# Activity
Take each line of the data that contains the string "ball" and copy it.

# Input data
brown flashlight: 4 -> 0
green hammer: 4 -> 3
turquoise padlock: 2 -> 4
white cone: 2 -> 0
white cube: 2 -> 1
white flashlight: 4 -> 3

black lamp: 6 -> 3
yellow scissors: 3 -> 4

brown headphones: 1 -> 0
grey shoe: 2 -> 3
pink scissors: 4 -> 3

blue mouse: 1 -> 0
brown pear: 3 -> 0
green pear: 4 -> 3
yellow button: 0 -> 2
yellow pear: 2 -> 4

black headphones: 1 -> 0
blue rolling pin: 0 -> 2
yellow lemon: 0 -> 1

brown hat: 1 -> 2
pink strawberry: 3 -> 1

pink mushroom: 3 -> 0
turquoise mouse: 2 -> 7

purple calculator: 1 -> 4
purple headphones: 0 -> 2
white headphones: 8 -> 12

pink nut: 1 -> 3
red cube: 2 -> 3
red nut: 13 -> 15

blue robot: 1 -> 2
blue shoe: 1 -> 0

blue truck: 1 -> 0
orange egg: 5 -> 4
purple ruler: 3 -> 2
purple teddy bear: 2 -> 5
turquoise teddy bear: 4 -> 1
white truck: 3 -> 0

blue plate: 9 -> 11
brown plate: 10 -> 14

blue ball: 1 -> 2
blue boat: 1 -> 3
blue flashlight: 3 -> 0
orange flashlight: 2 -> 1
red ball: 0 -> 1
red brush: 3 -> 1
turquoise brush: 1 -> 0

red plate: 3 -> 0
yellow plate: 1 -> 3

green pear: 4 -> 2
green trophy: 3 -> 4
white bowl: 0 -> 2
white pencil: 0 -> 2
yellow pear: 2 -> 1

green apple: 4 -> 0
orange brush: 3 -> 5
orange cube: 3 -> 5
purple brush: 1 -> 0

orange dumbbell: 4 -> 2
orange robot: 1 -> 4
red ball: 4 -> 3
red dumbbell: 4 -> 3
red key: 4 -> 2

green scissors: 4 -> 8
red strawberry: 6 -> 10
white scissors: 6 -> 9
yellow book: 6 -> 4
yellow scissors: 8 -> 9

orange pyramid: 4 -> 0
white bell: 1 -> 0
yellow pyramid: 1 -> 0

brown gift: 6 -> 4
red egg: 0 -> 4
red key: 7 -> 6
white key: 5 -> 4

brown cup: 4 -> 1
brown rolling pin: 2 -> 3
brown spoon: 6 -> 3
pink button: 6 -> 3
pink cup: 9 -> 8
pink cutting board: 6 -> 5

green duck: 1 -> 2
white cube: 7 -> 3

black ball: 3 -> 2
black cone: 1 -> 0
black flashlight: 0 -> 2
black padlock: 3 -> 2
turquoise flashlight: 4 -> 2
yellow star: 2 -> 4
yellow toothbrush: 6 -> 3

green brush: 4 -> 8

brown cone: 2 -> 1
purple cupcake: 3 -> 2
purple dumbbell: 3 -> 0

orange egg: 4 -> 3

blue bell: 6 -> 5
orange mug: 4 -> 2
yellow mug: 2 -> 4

# Task solution
blue ball: 1 -> 2
red ball: 0 -> 1
red ball: 4 -> 3
black ball: 3 -> 2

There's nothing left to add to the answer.